Activity
Though the entries hold pictures, only their text should be duplicated, exactly and in full.

Data records
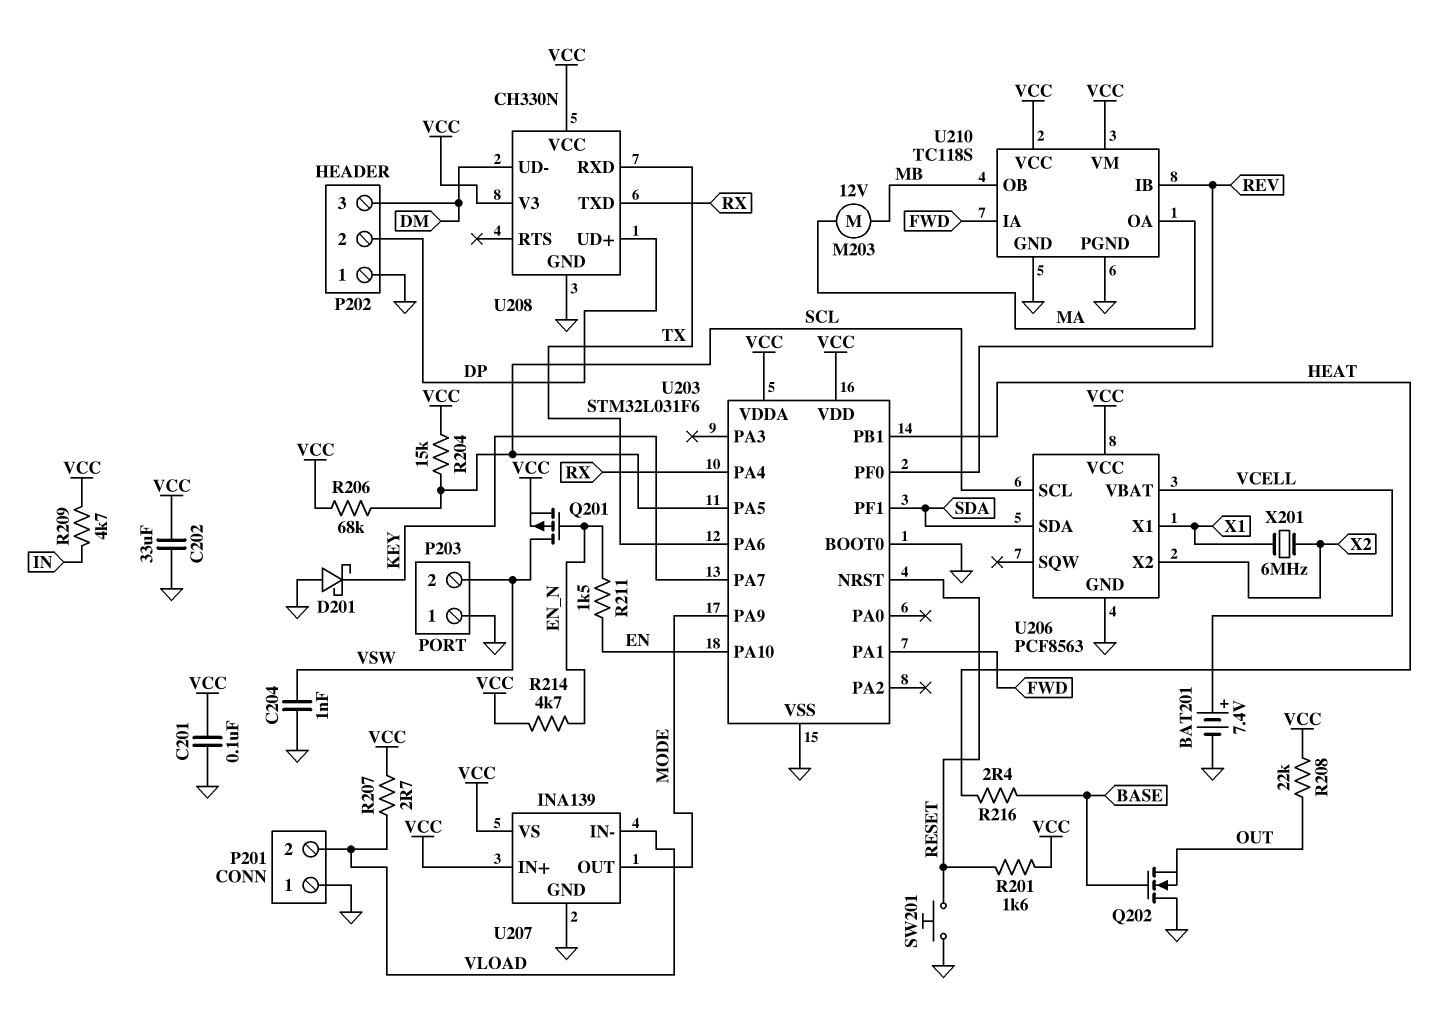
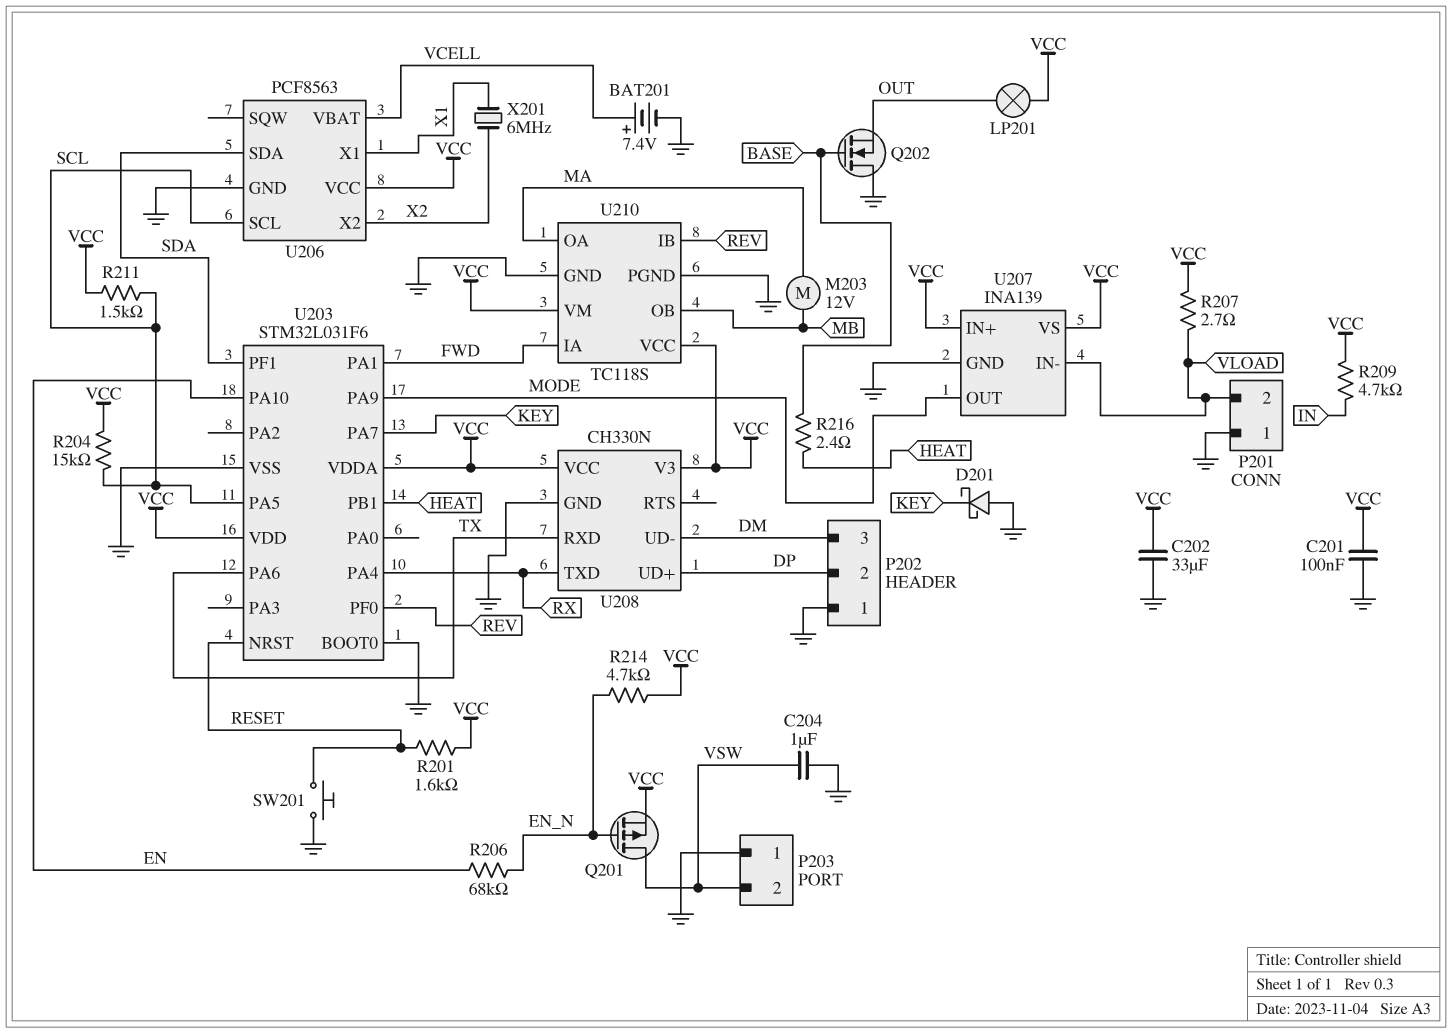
C204: 1nF (GND, VSW) -> 1uF (GND, VSW)
LP201: none -> lamp (OUT, VCC)
R206: 68k (SCL, VCC) -> 68k (EN, EN_N)
R208: 22k (OUT, VCC) -> none
R211: 1.5k (EN, EN_N) -> 1.5k (SCL, VCC)

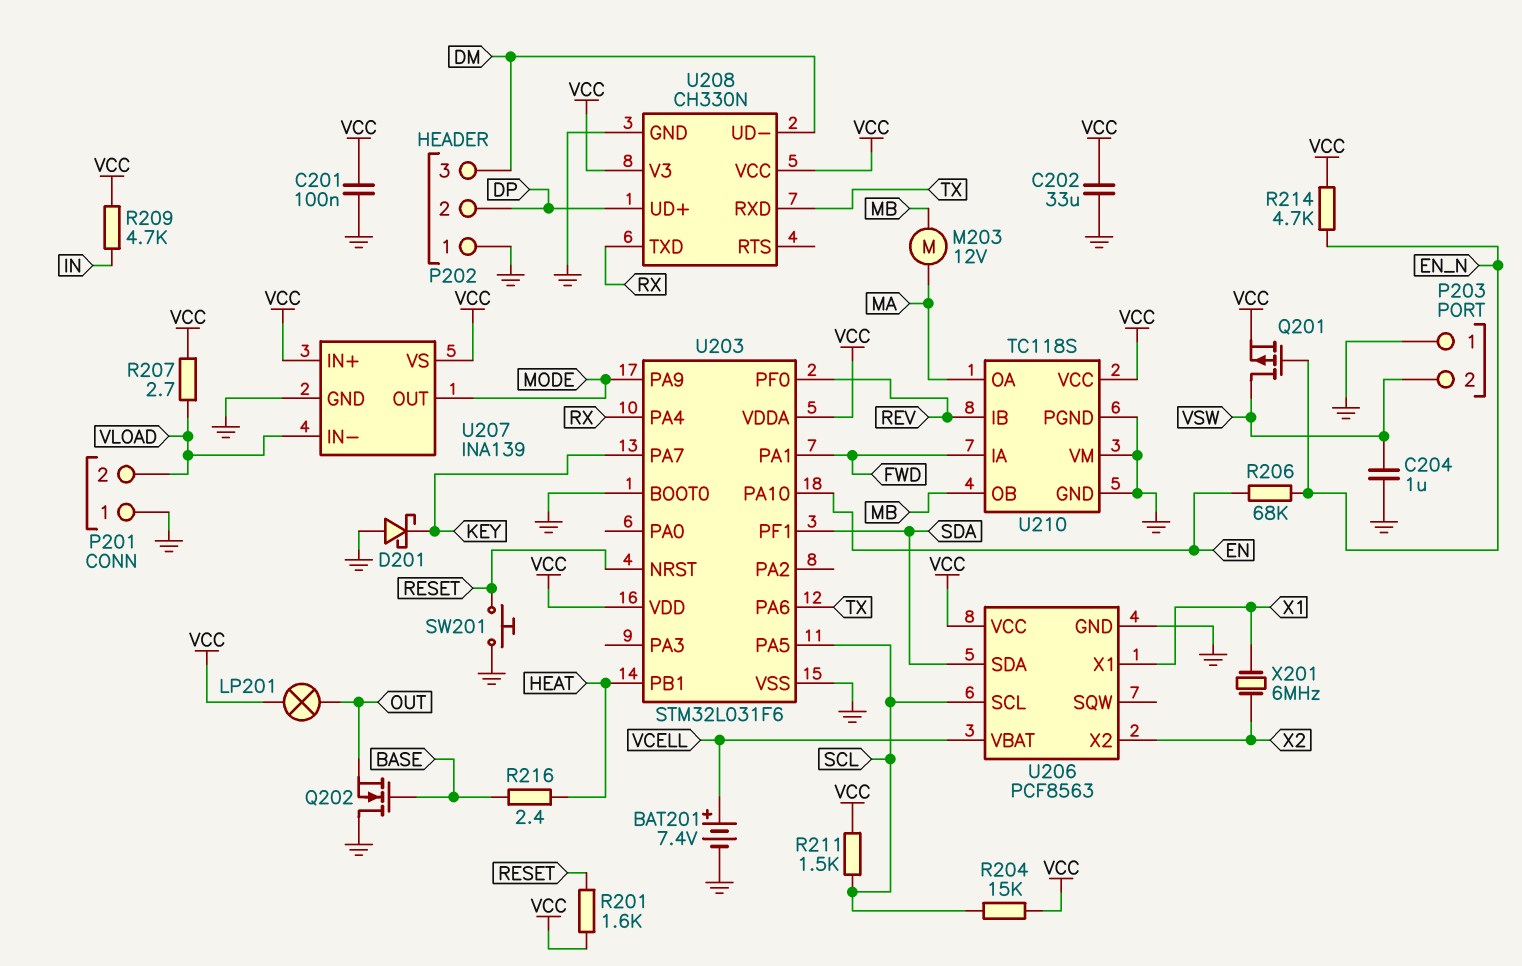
U210 pin VM: VCC -> GND

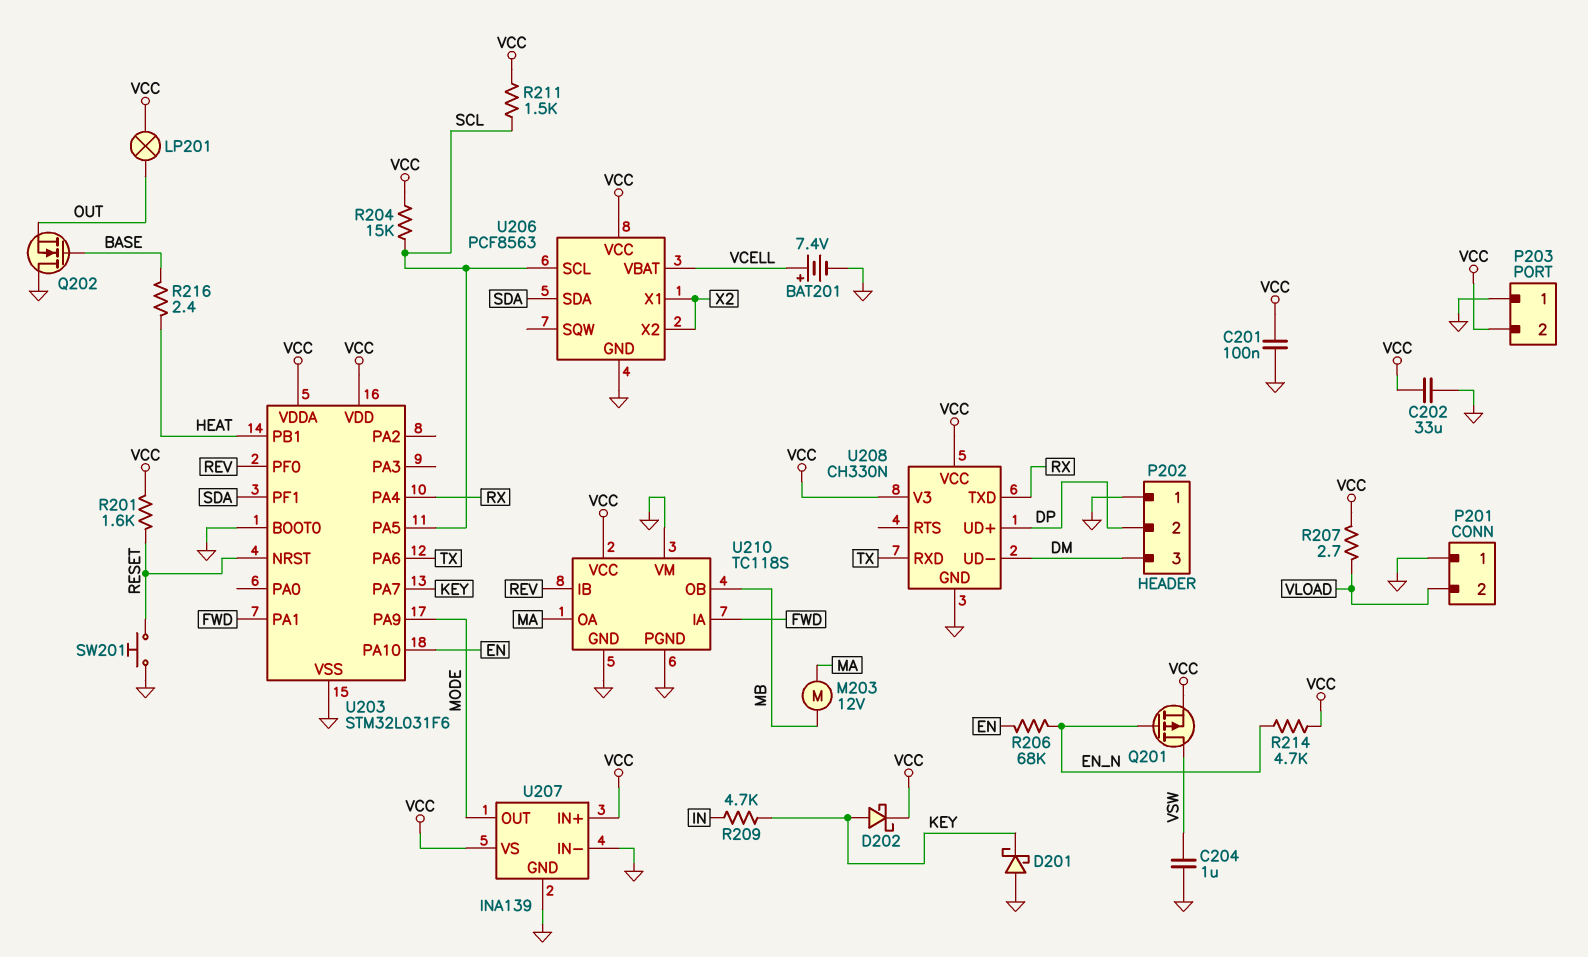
D202: none -> schottky (A KEY, K VCC)
P203 pin 2: VSW -> VCC
R209: 4.7k (IN, VCC) -> 4.7k (IN, KEY)
U206 pin X1: X1 -> X2
U207 pin IN-: VLOAD -> GND
X201: 6MHz (X1, X2) -> none

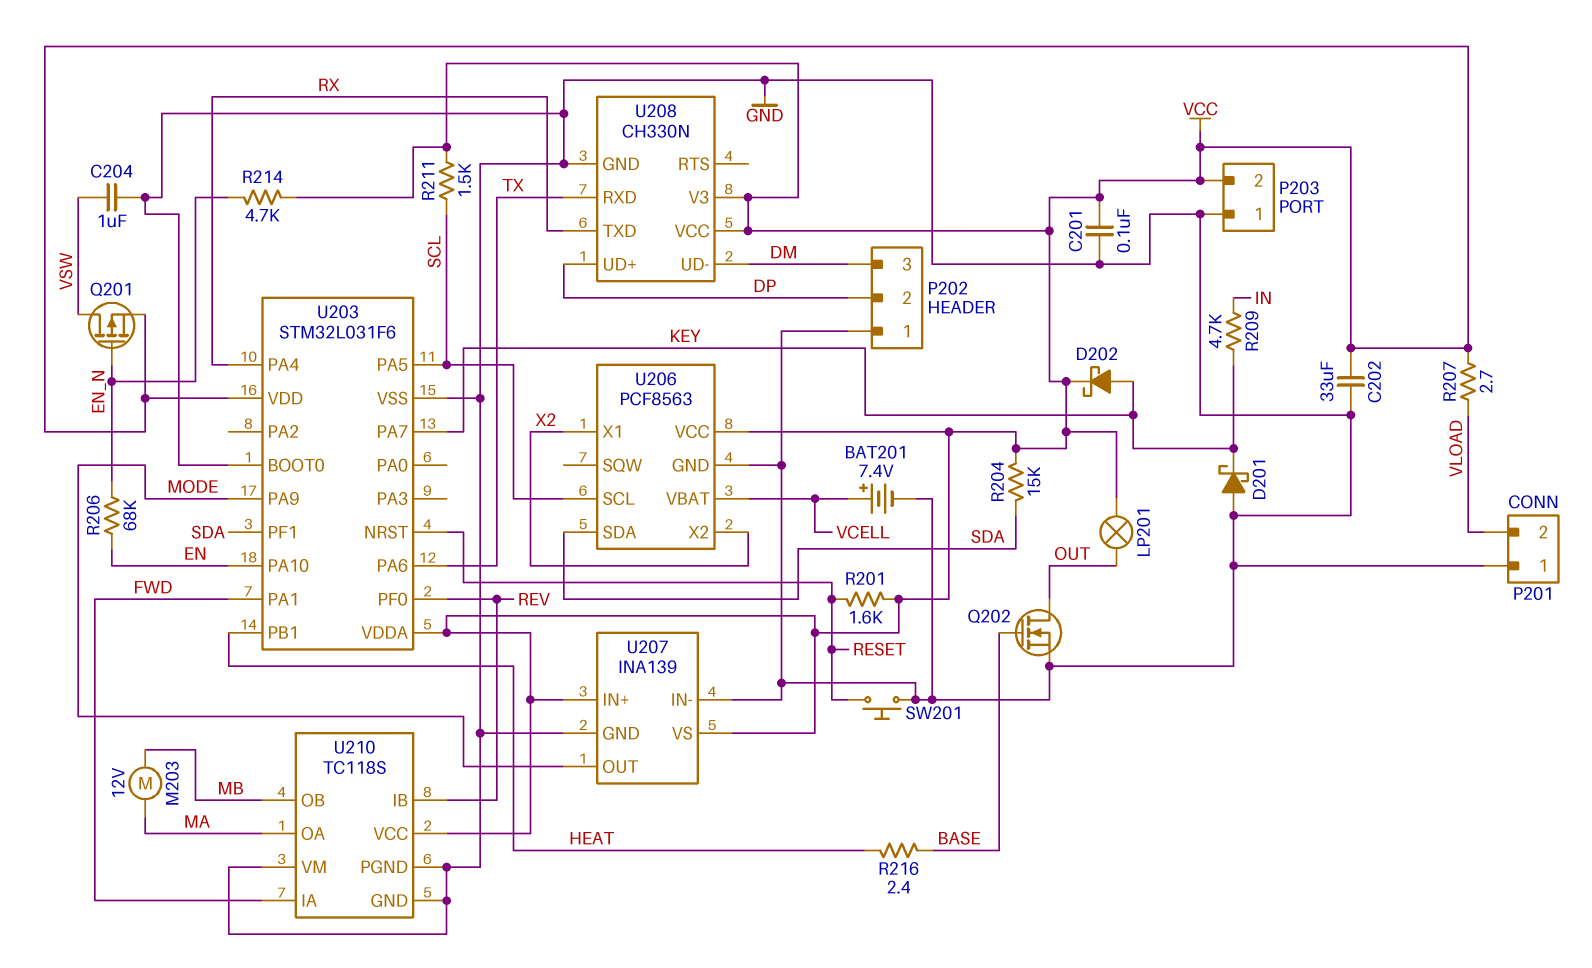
Q202: NMOS (G BASE, D GND, S OUT) -> NMOS (G BASE, D OUT, S GND)
R204: 15k (SCL, VCC) -> 15k (SDA, VCC)

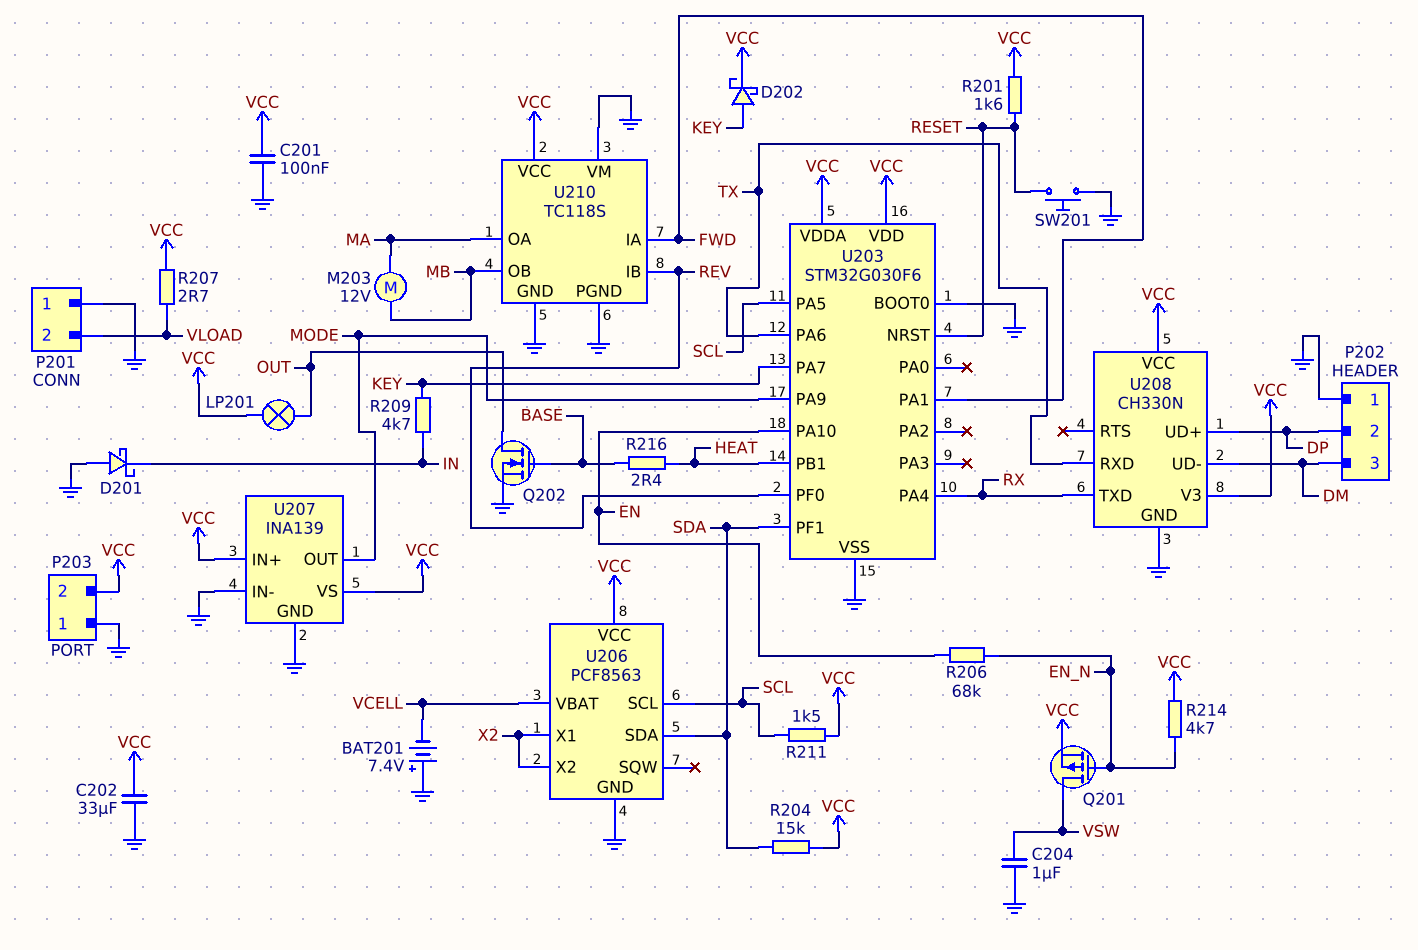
BAT201: 7.4V (plus VCELL, minus GND) -> 7.4V (plus GND, minus VCELL)
D201: schottky (A GND, K KEY) -> schottky (A GND, K IN)
U203: STM32L031F6 -> STM32G030F6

Result below
C204: 1nF (GND, VSW) -> 1uF (GND, VSW)
LP201: none -> lamp (OUT, VCC)
R206: 68k (SCL, VCC) -> 68k (EN, EN_N)
R208: 22k (OUT, VCC) -> none
R211: 1.5k (EN, EN_N) -> 1.5k (SCL, VCC)

U210 pin VM: VCC -> GND

D202: none -> schottky (A KEY, K VCC)
P203 pin 2: VSW -> VCC
R209: 4.7k (IN, VCC) -> 4.7k (IN, KEY)
U206 pin X1: X1 -> X2
U207 pin IN-: VLOAD -> GND
X201: 6MHz (X1, X2) -> none

Q202: NMOS (G BASE, D GND, S OUT) -> NMOS (G BASE, D OUT, S GND)
R204: 15k (SCL, VCC) -> 15k (SDA, VCC)

BAT201: 7.4V (plus VCELL, minus GND) -> 7.4V (plus GND, minus VCELL)
D201: schottky (A GND, K KEY) -> schottky (A GND, K IN)
U203: STM32L031F6 -> STM32G030F6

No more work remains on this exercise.